Return the material exactly, first line through the line containing "BT2: 3.7V (plus", and nothing more. Pictures stay out.

Start of Block

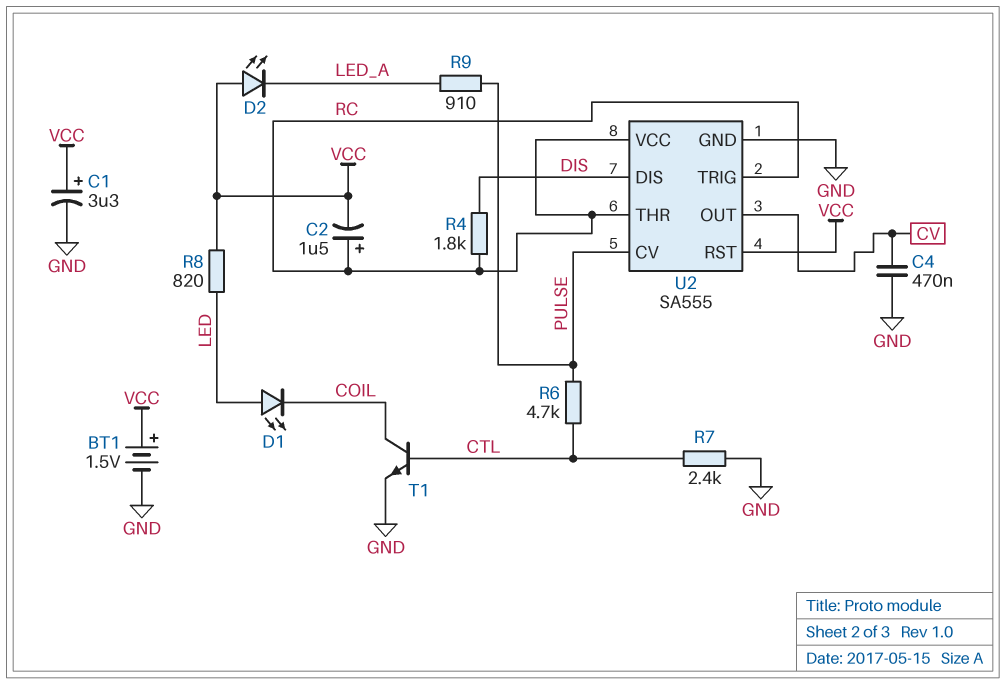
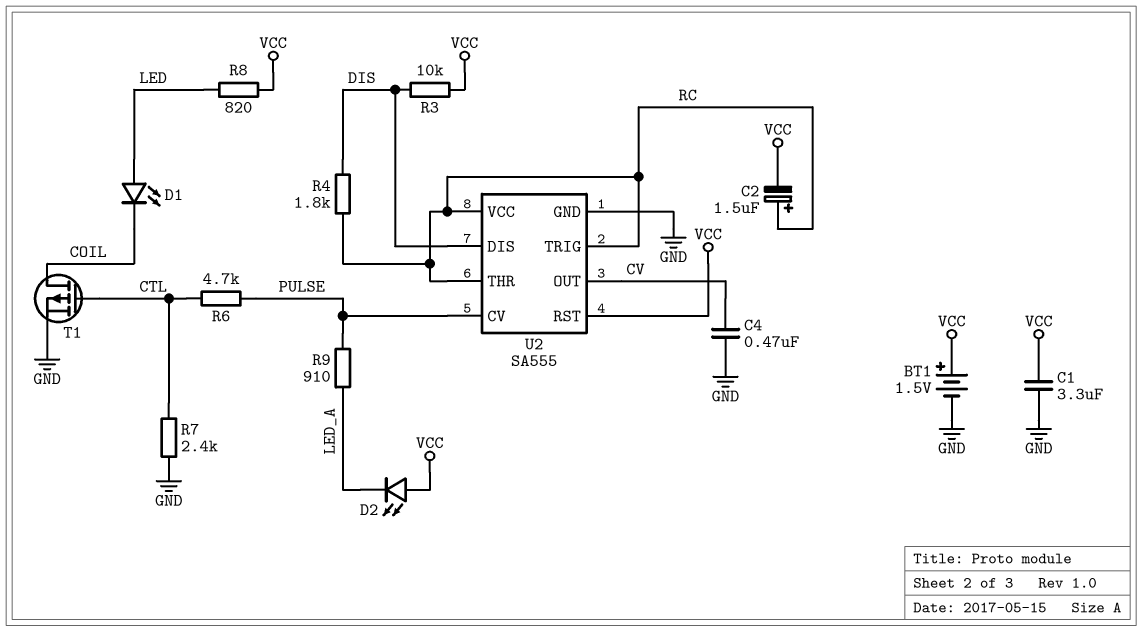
C1: 3.3uF (plus VCC, minus GND) -> 3.3uF (GND, VCC)
R3: none -> 10k (DIS, VCC)
T1: NPN (B CTL, C COIL, E GND) -> PMOS (G CTL, D COIL, S GND)

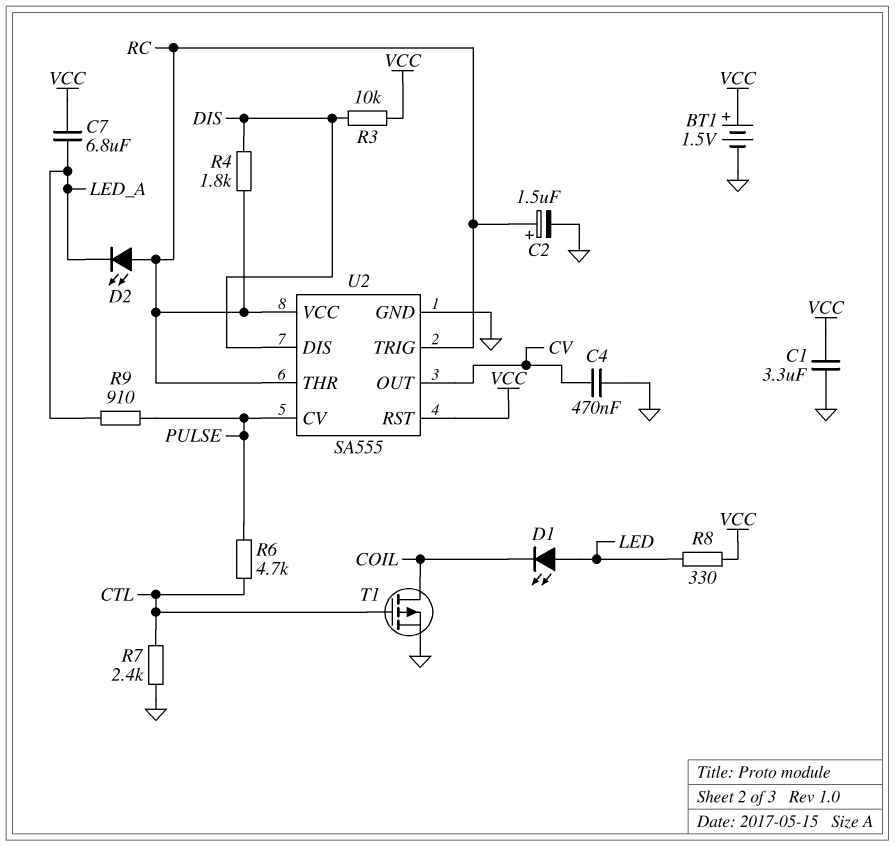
C2: 1.5uF (plus RC, minus VCC) -> 1.5uF (plus RC, minus GND)
C7: none -> 6.8uF (LED_A, VCC)
D2: LED (A VCC, K LED_A) -> LED (A RC, K LED_A)
R8: 820 (LED, VCC) -> 330 (LED, VCC)

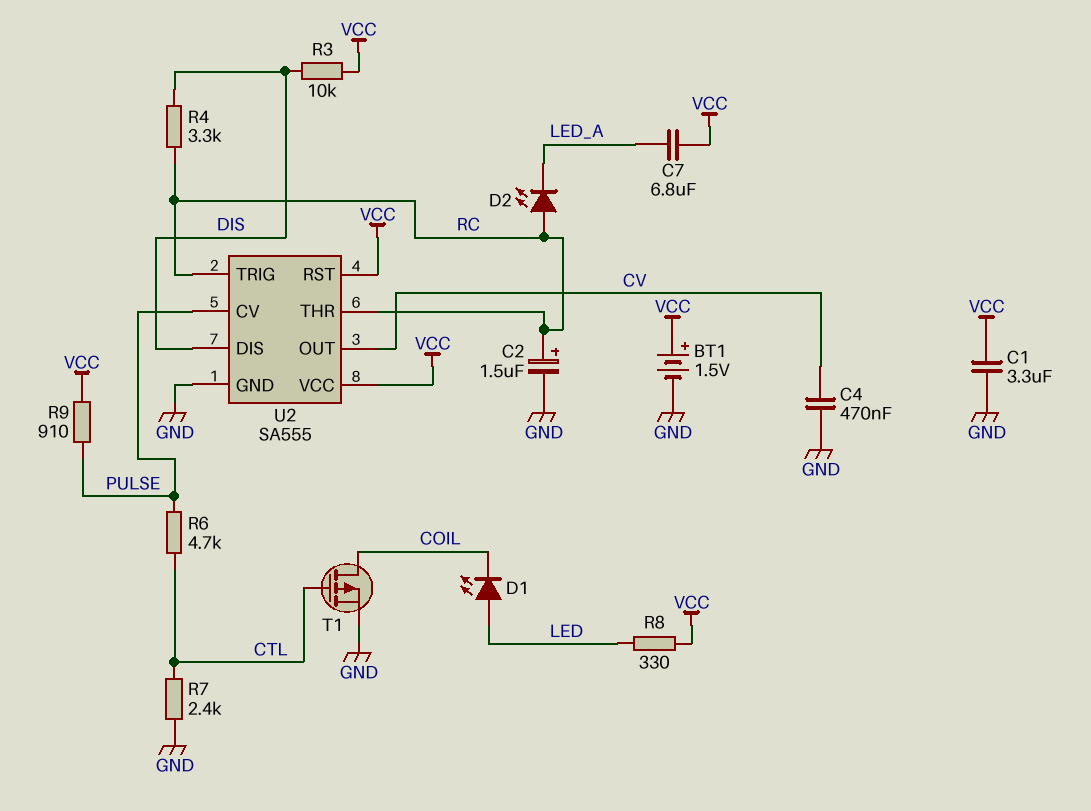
R4: 1.8k (DIS, RC) -> 3.3k (DIS, RC)
R9: 910 (LED_A, PULSE) -> 910 (PULSE, VCC)
U2 pin VCC: RC -> VCC

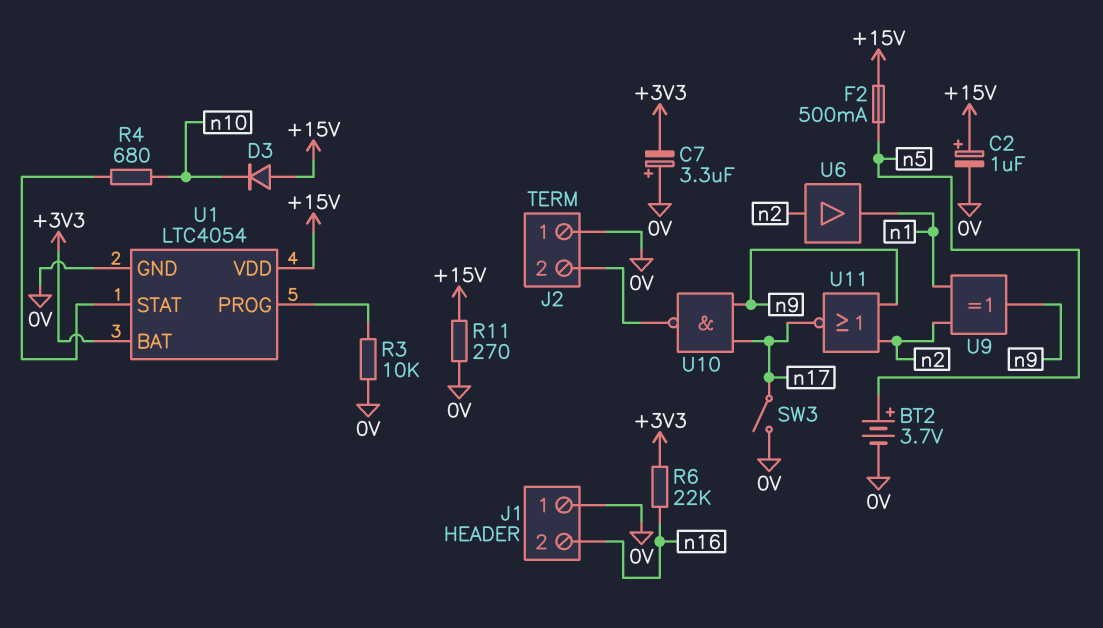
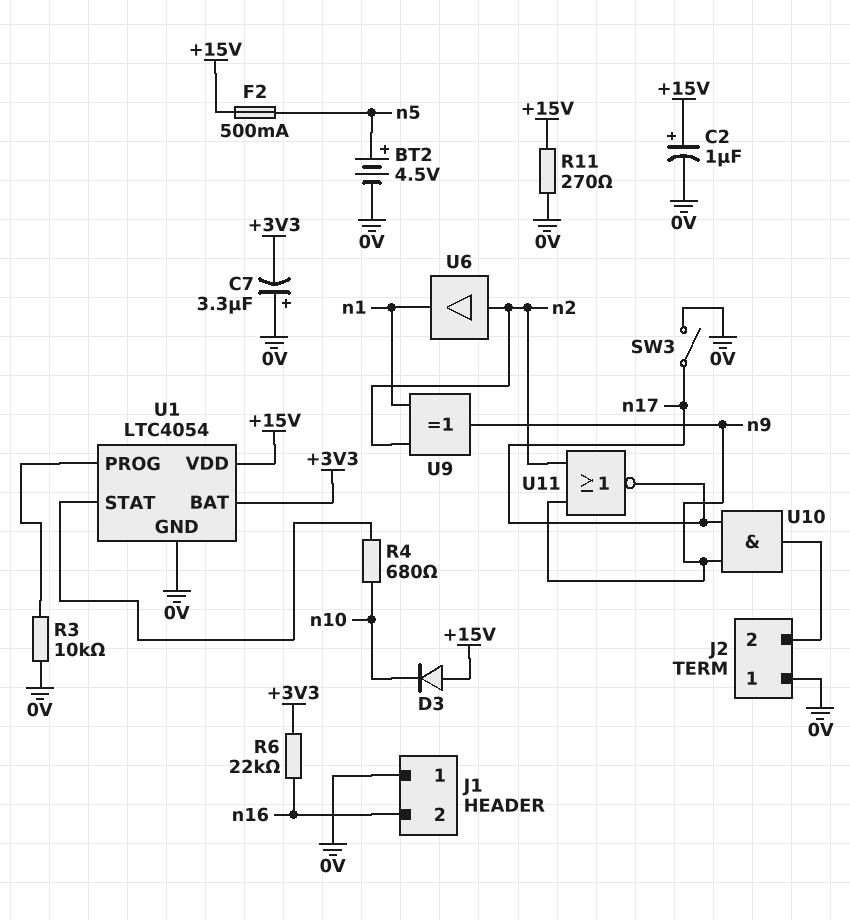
BT2: 3.7V (plus n5, minus 0V) -> 4.5V (plus n5, minus 0V)
U10: NAND (in n9, in n17, out J2/2) -> AND (in n9, in n17, out J2/2)

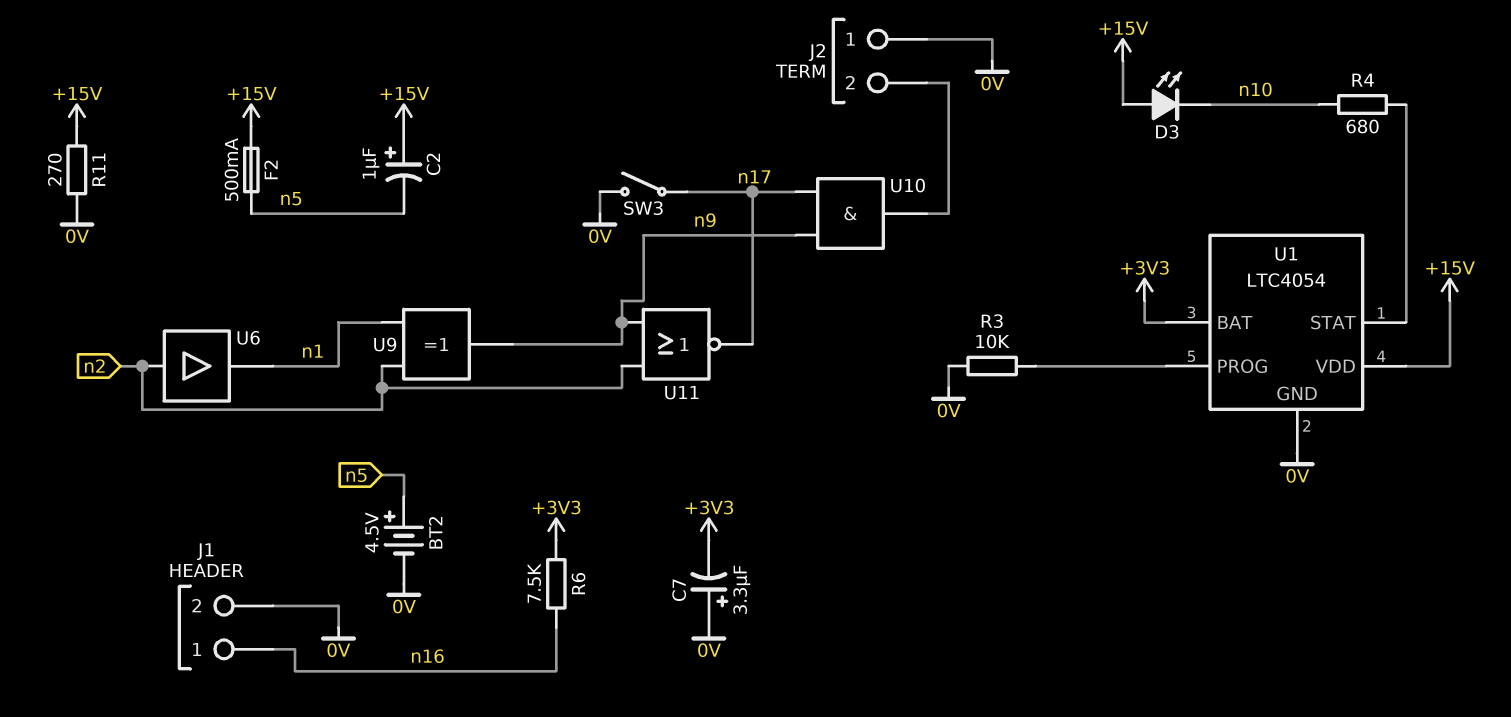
C2: 1uF (plus +15V, minus 0V) -> 1uF (plus +15V, minus n5)
D3: diode (A +15V, K n10) -> LED (A +15V, K n10)
J1 pin 1: 0V -> n16
J1 pin 2: n16 -> 0V
R6: 22k (+3V3, n16) -> 7.5k (+3V3, n16)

End of Block

- _Response to this exercise_:
C1: 3.3uF (plus VCC, minus GND) -> 3.3uF (GND, VCC)
R3: none -> 10k (DIS, VCC)
T1: NPN (B CTL, C COIL, E GND) -> PMOS (G CTL, D COIL, S GND)

C2: 1.5uF (plus RC, minus VCC) -> 1.5uF (plus RC, minus GND)
C7: none -> 6.8uF (LED_A, VCC)
D2: LED (A VCC, K LED_A) -> LED (A RC, K LED_A)
R8: 820 (LED, VCC) -> 330 (LED, VCC)

R4: 1.8k (DIS, RC) -> 3.3k (DIS, RC)
R9: 910 (LED_A, PULSE) -> 910 (PULSE, VCC)
U2 pin VCC: RC -> VCC

BT2: 3.7V (plus n5, minus 0V) -> 4.5V (plus n5, minus 0V)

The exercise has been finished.